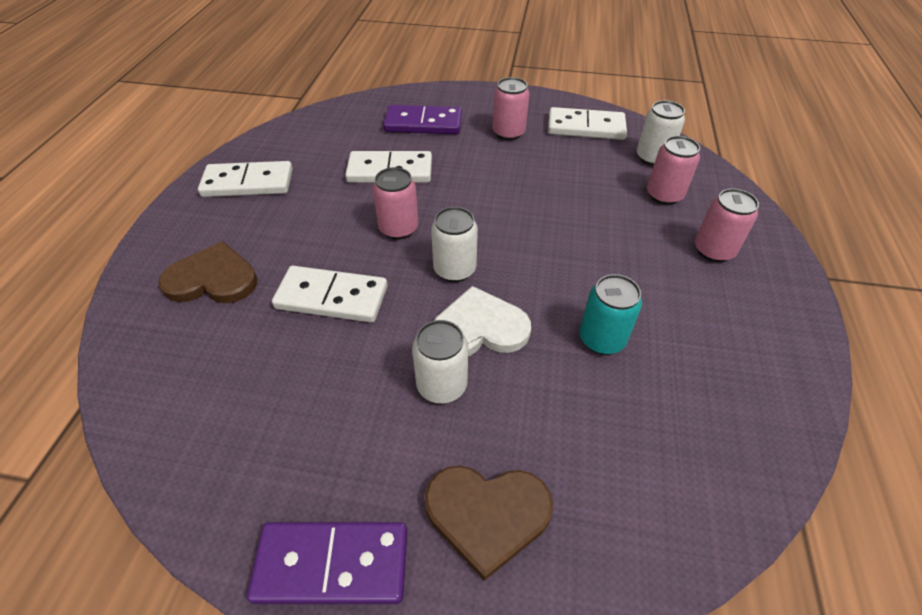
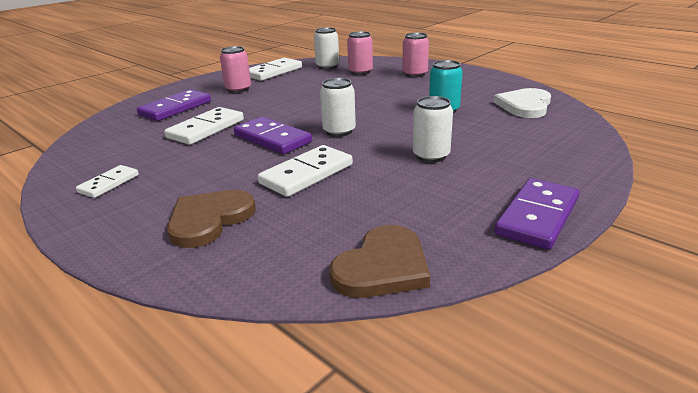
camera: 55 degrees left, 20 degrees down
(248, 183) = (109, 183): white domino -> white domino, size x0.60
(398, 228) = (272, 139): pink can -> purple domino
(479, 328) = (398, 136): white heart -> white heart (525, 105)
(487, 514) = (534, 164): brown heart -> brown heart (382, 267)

§ Prompt: Copy every line of the records above that holds the word "white".

§ Solution:
(248, 183) = (109, 183): white domino -> white domino, size x0.60
(479, 328) = (398, 136): white heart -> white heart (525, 105)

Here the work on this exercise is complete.